* Exercise instructions *
Write out all of these lines again, substituting "violet" for every "purple" and keeping everything else the same. Omit the pictures from your answer.

* Material supplied *
--------------------------------------------------
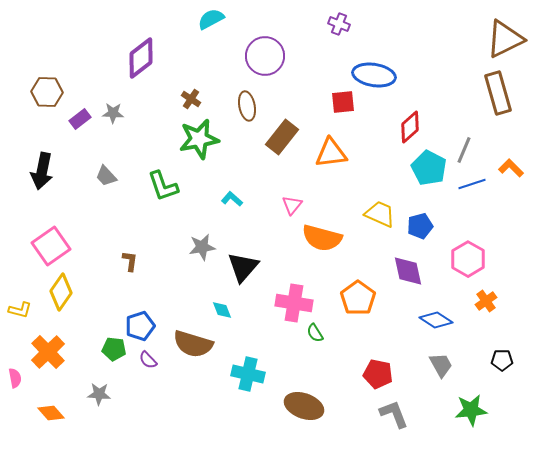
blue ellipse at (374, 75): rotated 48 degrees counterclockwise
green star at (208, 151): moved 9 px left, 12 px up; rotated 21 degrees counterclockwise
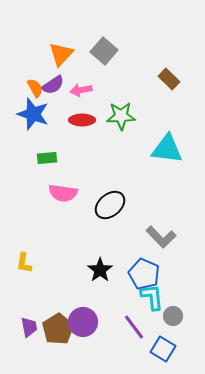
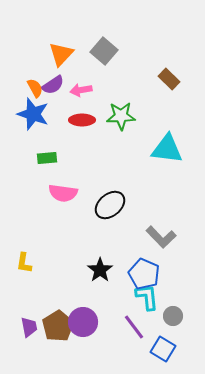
cyan L-shape: moved 5 px left
brown pentagon: moved 3 px up
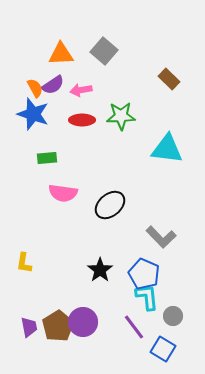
orange triangle: rotated 44 degrees clockwise
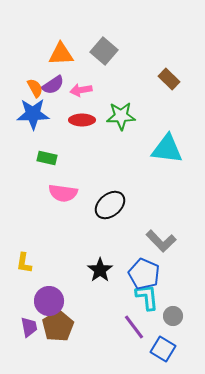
blue star: rotated 20 degrees counterclockwise
green rectangle: rotated 18 degrees clockwise
gray L-shape: moved 4 px down
purple circle: moved 34 px left, 21 px up
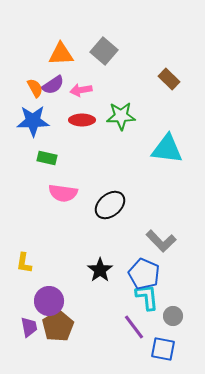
blue star: moved 7 px down
blue square: rotated 20 degrees counterclockwise
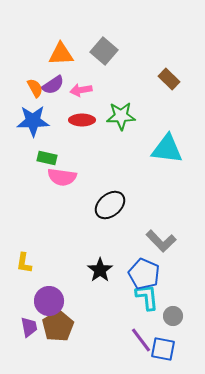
pink semicircle: moved 1 px left, 16 px up
purple line: moved 7 px right, 13 px down
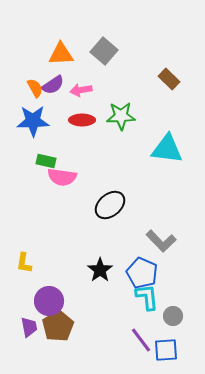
green rectangle: moved 1 px left, 3 px down
blue pentagon: moved 2 px left, 1 px up
blue square: moved 3 px right, 1 px down; rotated 15 degrees counterclockwise
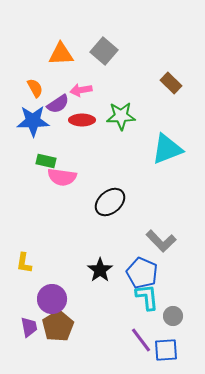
brown rectangle: moved 2 px right, 4 px down
purple semicircle: moved 5 px right, 19 px down
cyan triangle: rotated 28 degrees counterclockwise
black ellipse: moved 3 px up
purple circle: moved 3 px right, 2 px up
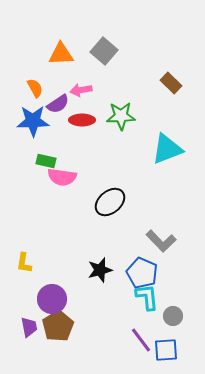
black star: rotated 20 degrees clockwise
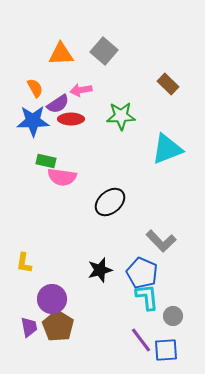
brown rectangle: moved 3 px left, 1 px down
red ellipse: moved 11 px left, 1 px up
brown pentagon: rotated 8 degrees counterclockwise
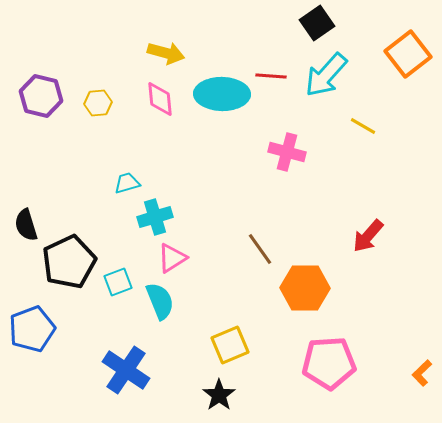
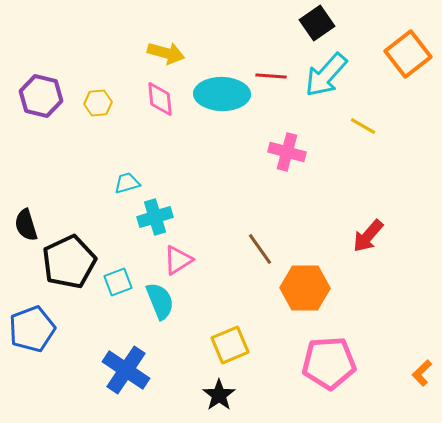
pink triangle: moved 6 px right, 2 px down
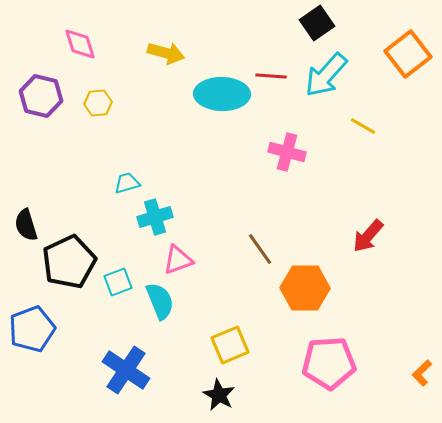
pink diamond: moved 80 px left, 55 px up; rotated 12 degrees counterclockwise
pink triangle: rotated 12 degrees clockwise
black star: rotated 8 degrees counterclockwise
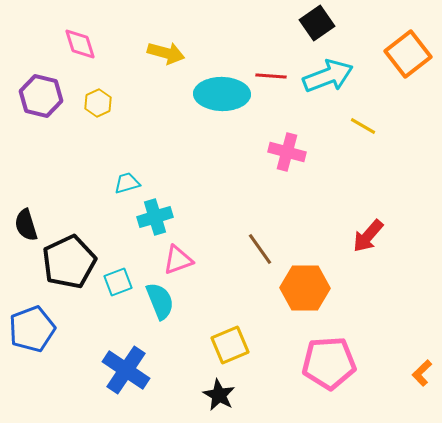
cyan arrow: moved 2 px right, 1 px down; rotated 153 degrees counterclockwise
yellow hexagon: rotated 20 degrees counterclockwise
--------------------------------------------------
* Answer to the task *
blue ellipse at (374, 75): rotated 48 degrees counterclockwise
green star at (208, 151): moved 9 px left, 12 px up; rotated 21 degrees counterclockwise
cyan L-shape: moved 5 px left
brown pentagon: moved 3 px up
orange triangle: rotated 44 degrees clockwise
blue star: rotated 20 degrees counterclockwise
green rectangle: rotated 18 degrees clockwise
gray L-shape: moved 4 px down
violet circle: moved 34 px left, 21 px up
blue star: moved 7 px down
blue square: rotated 20 degrees counterclockwise
pink semicircle: moved 1 px left, 16 px up
violet line: moved 7 px right, 13 px down
green rectangle: moved 1 px left, 3 px down
blue pentagon: moved 2 px left, 1 px up
blue square: moved 3 px right, 1 px down; rotated 15 degrees counterclockwise
brown rectangle: moved 2 px right, 4 px down
violet semicircle: moved 5 px right, 19 px down
cyan triangle: rotated 28 degrees counterclockwise
black ellipse: moved 3 px up
violet circle: moved 3 px right, 2 px up
black star: rotated 20 degrees clockwise
brown rectangle: moved 3 px left, 1 px down
red ellipse: moved 11 px left, 1 px up
brown pentagon: rotated 8 degrees counterclockwise
pink triangle: moved 6 px right, 2 px down
pink diamond: moved 80 px left, 55 px up; rotated 12 degrees counterclockwise
pink triangle: rotated 12 degrees clockwise
black star: rotated 8 degrees counterclockwise
cyan arrow: moved 2 px right, 1 px down; rotated 153 degrees counterclockwise
yellow hexagon: rotated 20 degrees counterclockwise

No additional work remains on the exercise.